## What is needed
Give an exact transcription limited to the lines from the one with "C6: 100pF (GND, N003) -> 330pF (GND, N003)" through the end of the entries, including both; no pictures belong in it.

## Exercise materials

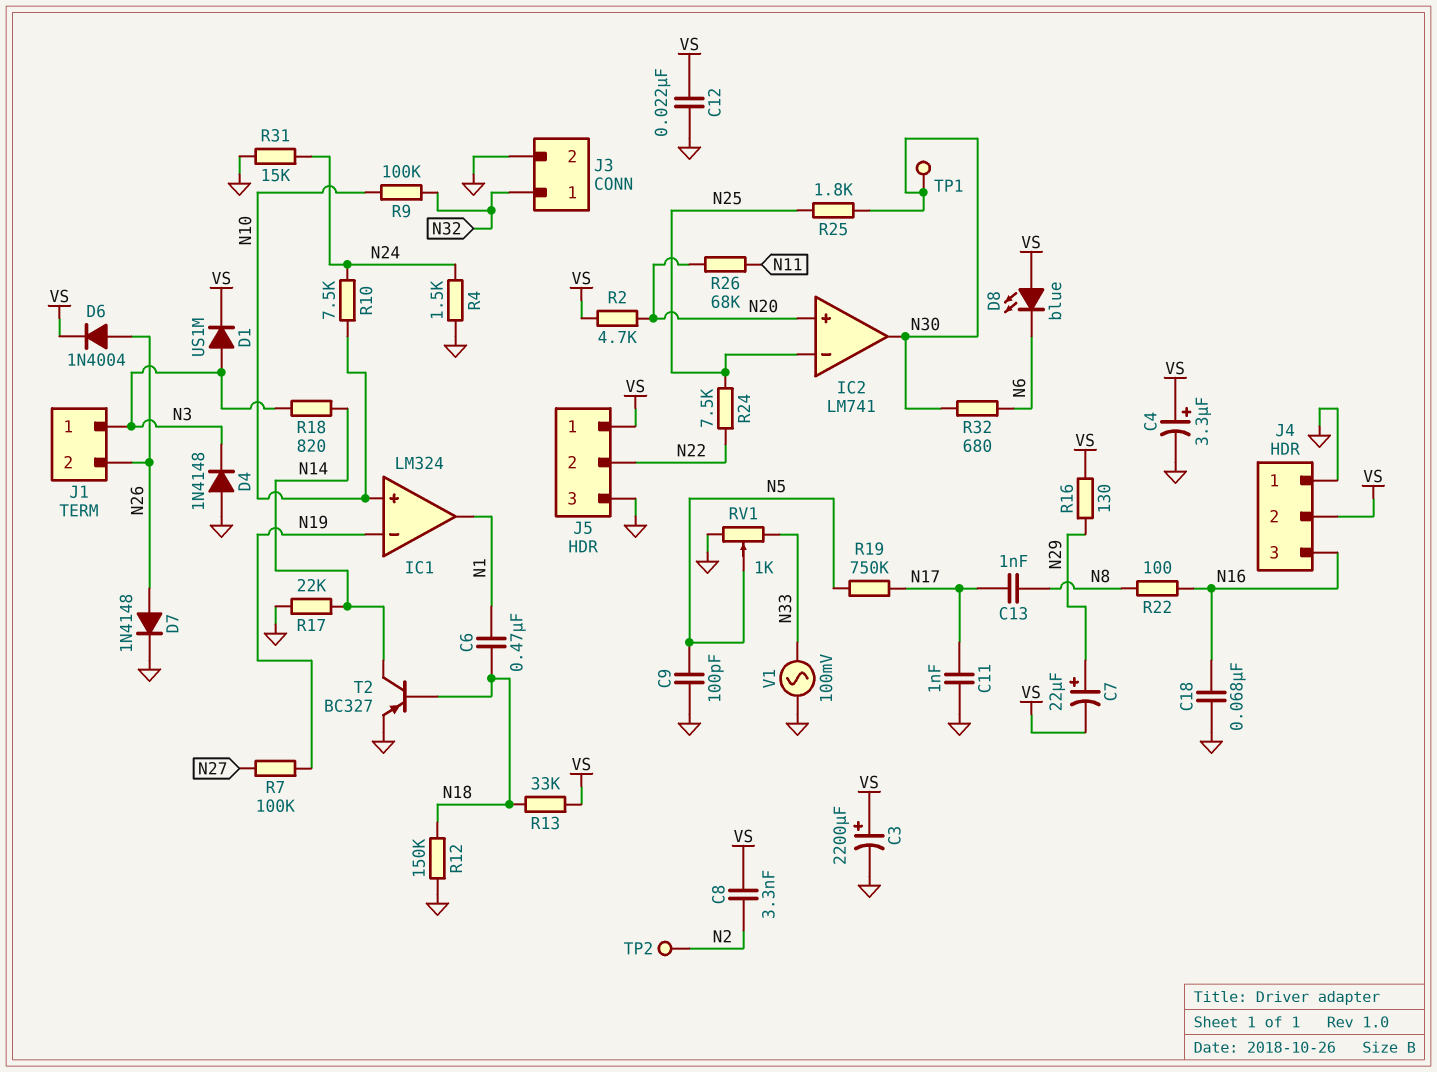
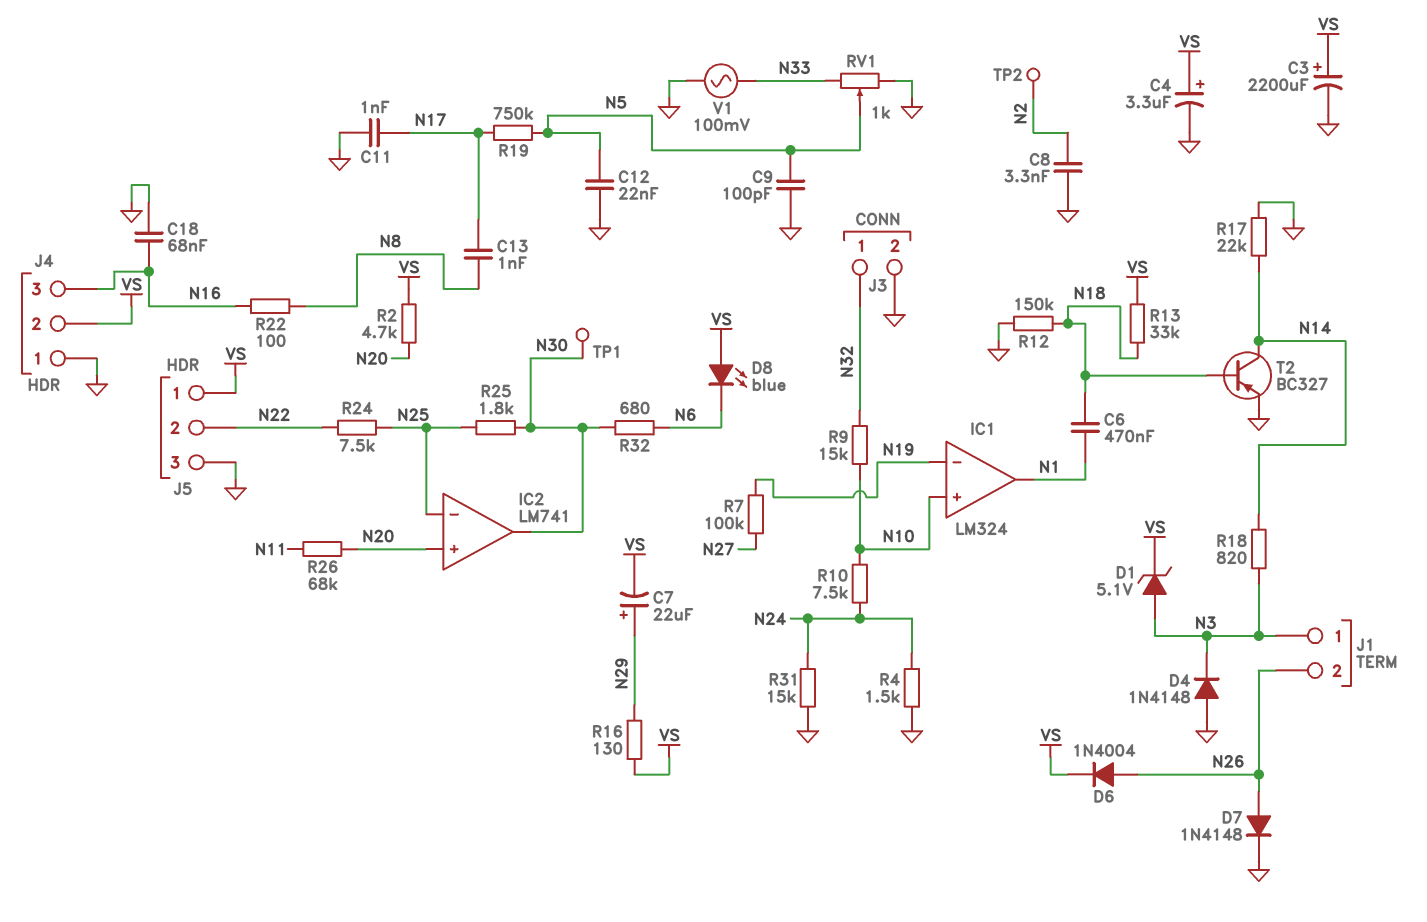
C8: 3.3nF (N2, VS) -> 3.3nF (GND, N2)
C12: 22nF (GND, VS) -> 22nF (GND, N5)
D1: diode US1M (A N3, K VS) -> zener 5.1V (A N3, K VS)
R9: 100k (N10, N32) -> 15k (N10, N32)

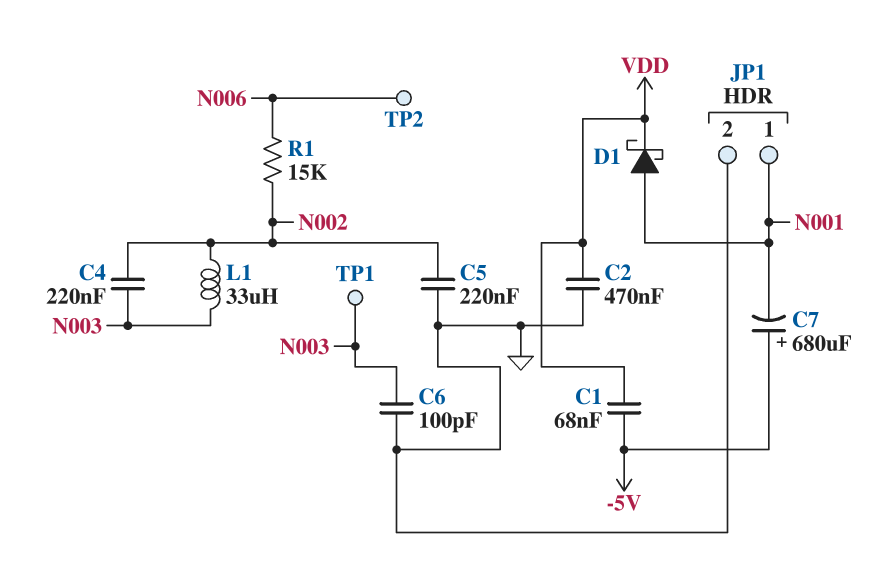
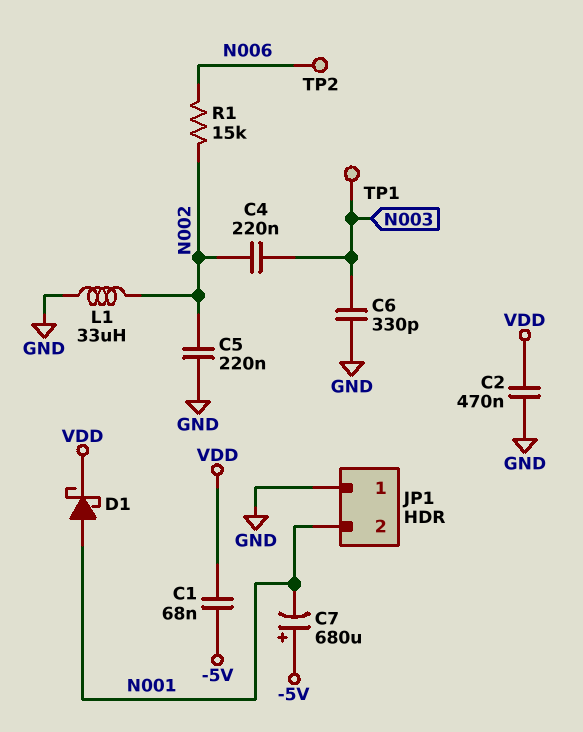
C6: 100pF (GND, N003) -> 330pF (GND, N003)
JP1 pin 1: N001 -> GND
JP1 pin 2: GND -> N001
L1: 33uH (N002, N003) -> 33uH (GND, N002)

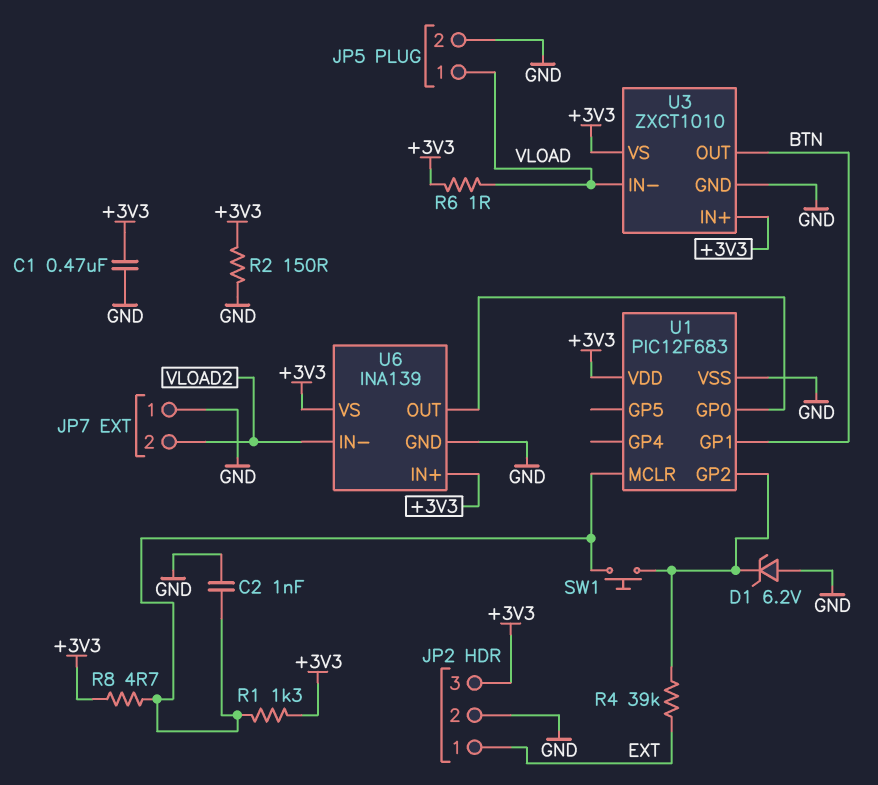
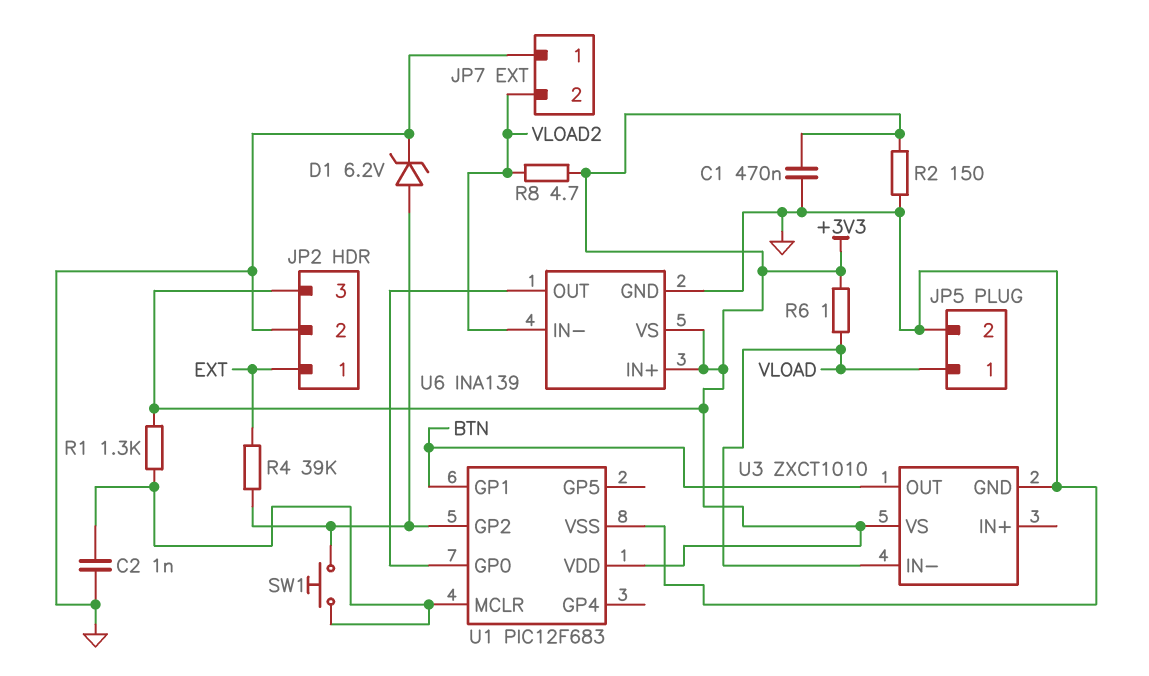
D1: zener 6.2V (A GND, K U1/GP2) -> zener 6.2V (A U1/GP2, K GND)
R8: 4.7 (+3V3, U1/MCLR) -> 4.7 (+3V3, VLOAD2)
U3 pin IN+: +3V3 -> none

## Exercise output
C6: 100pF (GND, N003) -> 330pF (GND, N003)
JP1 pin 1: N001 -> GND
JP1 pin 2: GND -> N001
L1: 33uH (N002, N003) -> 33uH (GND, N002)

D1: zener 6.2V (A GND, K U1/GP2) -> zener 6.2V (A U1/GP2, K GND)
R8: 4.7 (+3V3, U1/MCLR) -> 4.7 (+3V3, VLOAD2)
U3 pin IN+: +3V3 -> none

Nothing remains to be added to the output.